● **Your objective**
Word for word, quote the lines from the one containing "R4: 240k (IC4/in-, IC4/out)" to the end of the entries below, including both. Leave pictures out.

● **Records for the exercise**
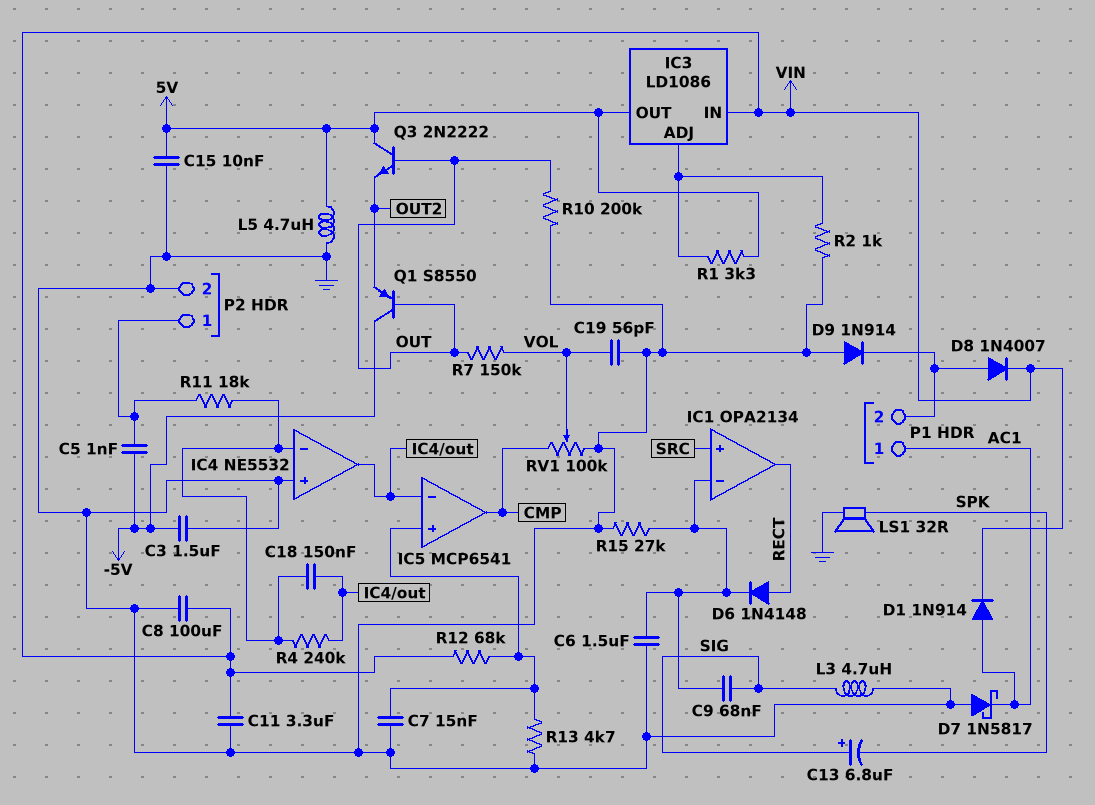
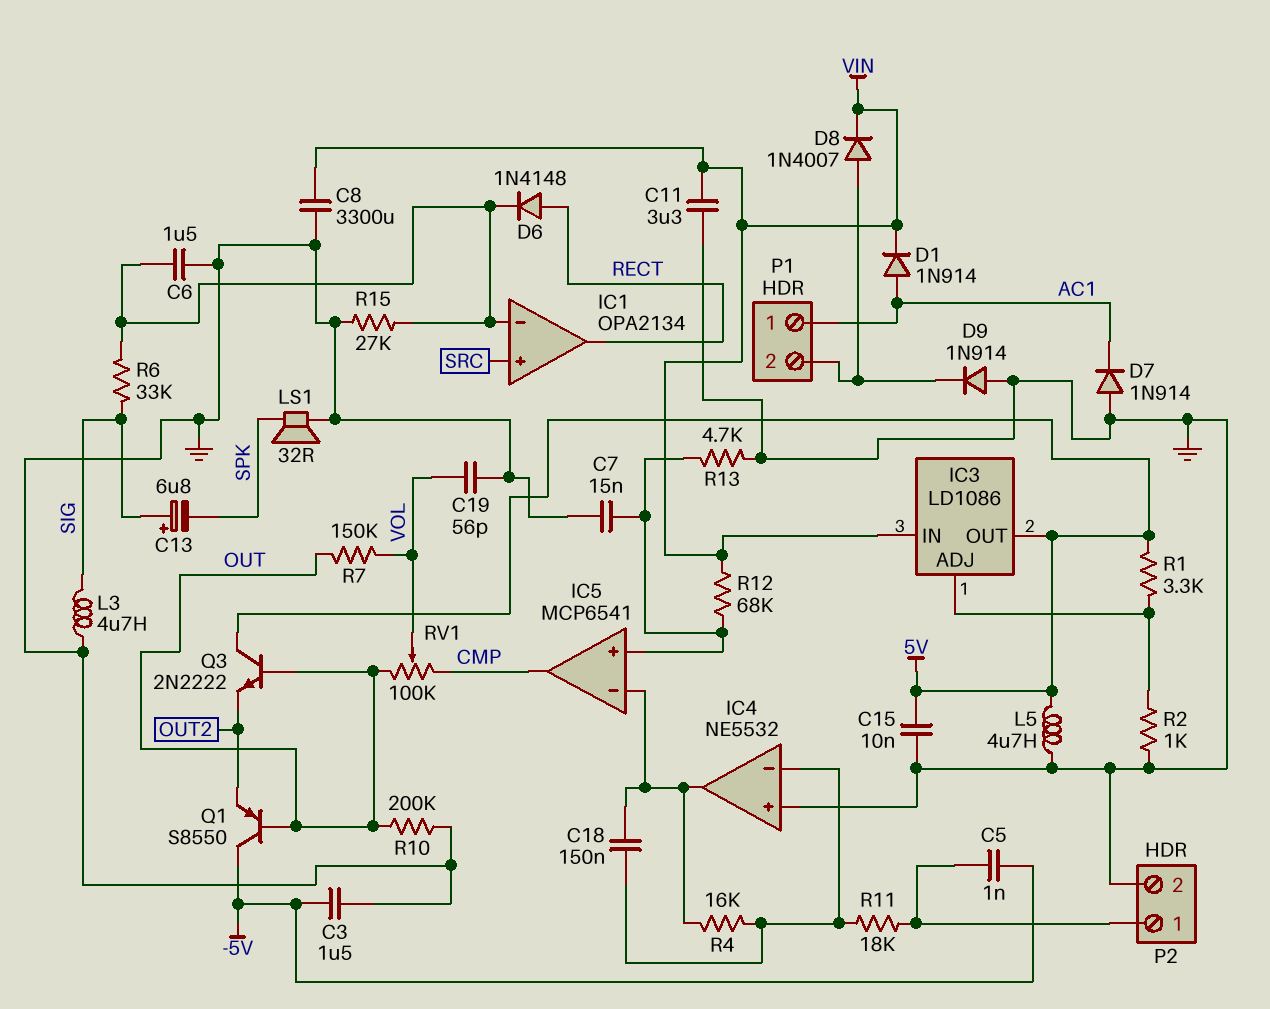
C8: 100uF (GND, VIN) -> 3300uF (GND, VIN)
C9: 68nF (IC1/in-, SIG) -> none
D7: schottky 1N5817 (A GND, K AC1) -> diode 1N914 (A GND, K AC1)
R4: 240k (IC4/in-, IC4/out) -> 16k (IC4/in-, IC4/out)
R6: none -> 33k (IC1/in-, SIG)
RV1: 100k (CMP, GND, wiper VOL) -> 100k (CMP, OUT, wiper VOL)

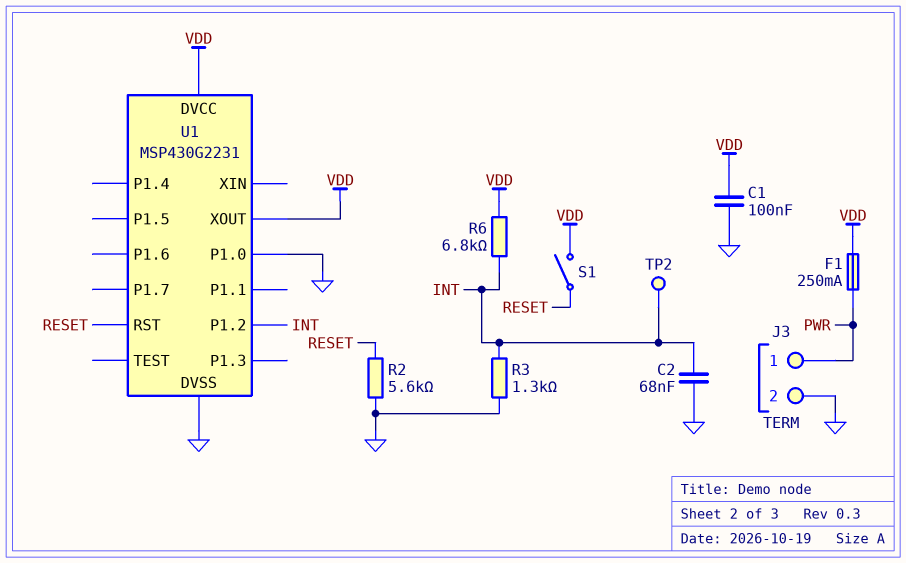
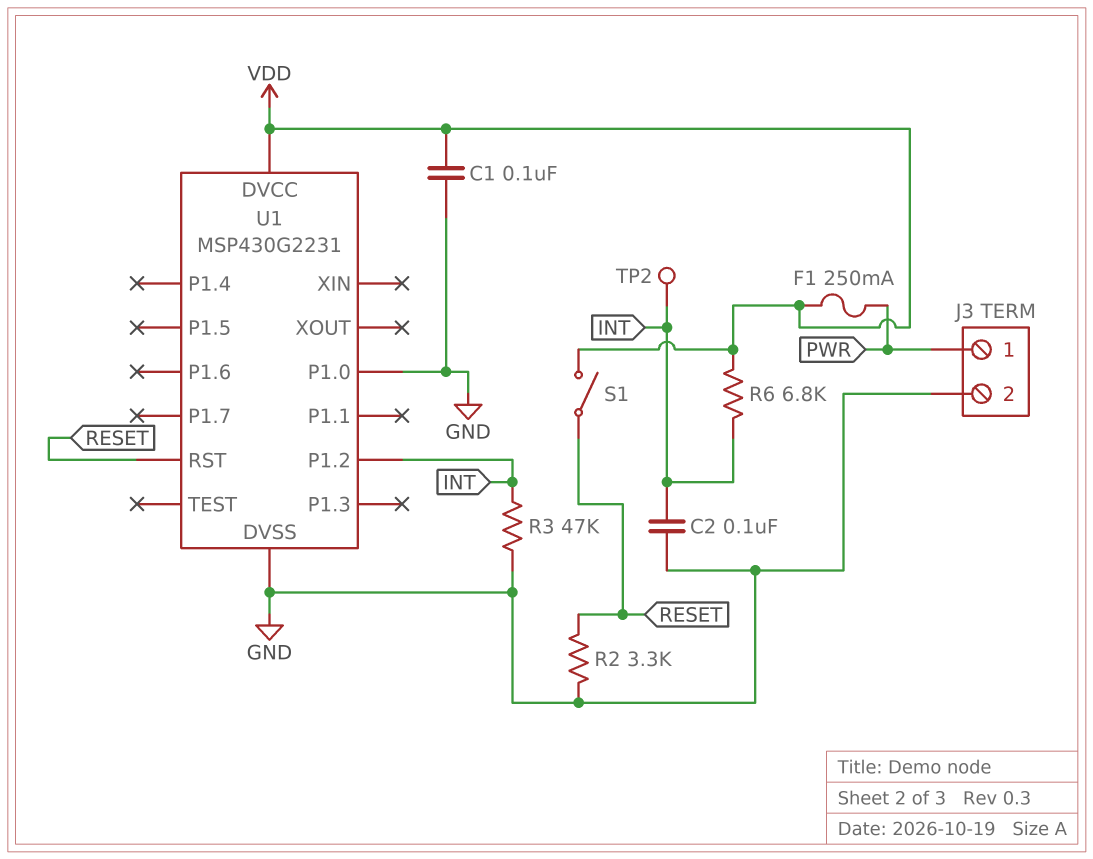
C2: 68nF (GND, INT) -> 100nF (GND, INT)
R2: 5.6k (GND, RESET) -> 3.3k (GND, RESET)
R3: 1.3k (GND, INT) -> 47k (GND, INT)
U1 pin XOUT: VDD -> none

● **Task output**
R4: 240k (IC4/in-, IC4/out) -> 16k (IC4/in-, IC4/out)
R6: none -> 33k (IC1/in-, SIG)
RV1: 100k (CMP, GND, wiper VOL) -> 100k (CMP, OUT, wiper VOL)

C2: 68nF (GND, INT) -> 100nF (GND, INT)
R2: 5.6k (GND, RESET) -> 3.3k (GND, RESET)
R3: 1.3k (GND, INT) -> 47k (GND, INT)
U1 pin XOUT: VDD -> none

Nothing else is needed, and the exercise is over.